Exercise instructions -
Each entry needs to appear again, retyped exactly as it is below.

Records provided -
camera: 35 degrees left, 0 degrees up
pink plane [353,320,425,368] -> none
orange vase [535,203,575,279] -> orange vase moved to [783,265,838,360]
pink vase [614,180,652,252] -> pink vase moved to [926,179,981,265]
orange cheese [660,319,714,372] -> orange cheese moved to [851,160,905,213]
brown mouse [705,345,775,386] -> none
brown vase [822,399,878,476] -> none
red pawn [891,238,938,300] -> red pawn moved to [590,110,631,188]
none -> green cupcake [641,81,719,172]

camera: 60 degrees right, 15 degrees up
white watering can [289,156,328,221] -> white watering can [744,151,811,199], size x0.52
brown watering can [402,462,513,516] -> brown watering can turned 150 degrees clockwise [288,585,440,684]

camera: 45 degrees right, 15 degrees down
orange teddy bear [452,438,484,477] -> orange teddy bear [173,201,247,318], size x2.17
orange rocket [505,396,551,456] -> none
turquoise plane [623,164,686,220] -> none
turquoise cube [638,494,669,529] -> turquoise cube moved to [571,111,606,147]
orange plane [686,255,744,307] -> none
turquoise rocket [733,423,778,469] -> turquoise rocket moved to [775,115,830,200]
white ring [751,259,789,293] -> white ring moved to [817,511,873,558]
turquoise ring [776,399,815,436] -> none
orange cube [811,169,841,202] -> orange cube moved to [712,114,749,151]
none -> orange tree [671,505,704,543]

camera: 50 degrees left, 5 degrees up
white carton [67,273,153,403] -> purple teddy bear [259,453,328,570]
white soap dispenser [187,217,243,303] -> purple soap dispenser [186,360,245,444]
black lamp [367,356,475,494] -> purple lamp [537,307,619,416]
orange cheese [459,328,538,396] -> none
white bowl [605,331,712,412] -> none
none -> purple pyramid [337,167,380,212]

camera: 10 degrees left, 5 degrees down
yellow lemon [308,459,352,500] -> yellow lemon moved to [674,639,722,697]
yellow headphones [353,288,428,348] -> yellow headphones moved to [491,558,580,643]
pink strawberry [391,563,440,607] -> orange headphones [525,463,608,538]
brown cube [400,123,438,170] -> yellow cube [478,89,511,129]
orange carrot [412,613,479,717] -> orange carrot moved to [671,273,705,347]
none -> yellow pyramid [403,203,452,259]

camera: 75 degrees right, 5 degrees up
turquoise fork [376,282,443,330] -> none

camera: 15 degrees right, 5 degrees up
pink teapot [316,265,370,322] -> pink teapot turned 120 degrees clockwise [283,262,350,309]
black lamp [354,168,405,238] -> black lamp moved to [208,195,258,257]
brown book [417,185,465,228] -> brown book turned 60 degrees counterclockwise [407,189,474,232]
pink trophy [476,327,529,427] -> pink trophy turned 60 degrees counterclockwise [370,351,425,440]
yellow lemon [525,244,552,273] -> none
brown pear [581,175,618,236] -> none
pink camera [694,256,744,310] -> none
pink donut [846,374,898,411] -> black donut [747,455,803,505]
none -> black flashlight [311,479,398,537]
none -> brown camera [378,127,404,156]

Result for this task -
camera: 35 degrees left, 0 degrees up
pink plane [353,320,425,368] -> none
orange vase [535,203,575,279] -> orange vase moved to [783,265,838,360]
pink vase [614,180,652,252] -> pink vase moved to [926,179,981,265]
orange cheese [660,319,714,372] -> orange cheese moved to [851,160,905,213]
brown mouse [705,345,775,386] -> none
brown vase [822,399,878,476] -> none
red pawn [891,238,938,300] -> red pawn moved to [590,110,631,188]
none -> green cupcake [641,81,719,172]

camera: 60 degrees right, 15 degrees up
white watering can [289,156,328,221] -> white watering can [744,151,811,199], size x0.52
brown watering can [402,462,513,516] -> brown watering can turned 150 degrees clockwise [288,585,440,684]

camera: 45 degrees right, 15 degrees down
orange teddy bear [452,438,484,477] -> orange teddy bear [173,201,247,318], size x2.17
orange rocket [505,396,551,456] -> none
turquoise plane [623,164,686,220] -> none
turquoise cube [638,494,669,529] -> turquoise cube moved to [571,111,606,147]
orange plane [686,255,744,307] -> none
turquoise rocket [733,423,778,469] -> turquoise rocket moved to [775,115,830,200]
white ring [751,259,789,293] -> white ring moved to [817,511,873,558]
turquoise ring [776,399,815,436] -> none
orange cube [811,169,841,202] -> orange cube moved to [712,114,749,151]
none -> orange tree [671,505,704,543]

camera: 50 degrees left, 5 degrees up
white carton [67,273,153,403] -> purple teddy bear [259,453,328,570]
white soap dispenser [187,217,243,303] -> purple soap dispenser [186,360,245,444]
black lamp [367,356,475,494] -> purple lamp [537,307,619,416]
orange cheese [459,328,538,396] -> none
white bowl [605,331,712,412] -> none
none -> purple pyramid [337,167,380,212]

camera: 10 degrees left, 5 degrees down
yellow lemon [308,459,352,500] -> yellow lemon moved to [674,639,722,697]
yellow headphones [353,288,428,348] -> yellow headphones moved to [491,558,580,643]
pink strawberry [391,563,440,607] -> orange headphones [525,463,608,538]
brown cube [400,123,438,170] -> yellow cube [478,89,511,129]
orange carrot [412,613,479,717] -> orange carrot moved to [671,273,705,347]
none -> yellow pyramid [403,203,452,259]

camera: 75 degrees right, 5 degrees up
turquoise fork [376,282,443,330] -> none

camera: 15 degrees right, 5 degrees up
pink teapot [316,265,370,322] -> pink teapot turned 120 degrees clockwise [283,262,350,309]
black lamp [354,168,405,238] -> black lamp moved to [208,195,258,257]
brown book [417,185,465,228] -> brown book turned 60 degrees counterclockwise [407,189,474,232]
pink trophy [476,327,529,427] -> pink trophy turned 60 degrees counterclockwise [370,351,425,440]
yellow lemon [525,244,552,273] -> none
brown pear [581,175,618,236] -> none
pink camera [694,256,744,310] -> none
pink donut [846,374,898,411] -> black donut [747,455,803,505]
none -> black flashlight [311,479,398,537]
none -> brown camera [378,127,404,156]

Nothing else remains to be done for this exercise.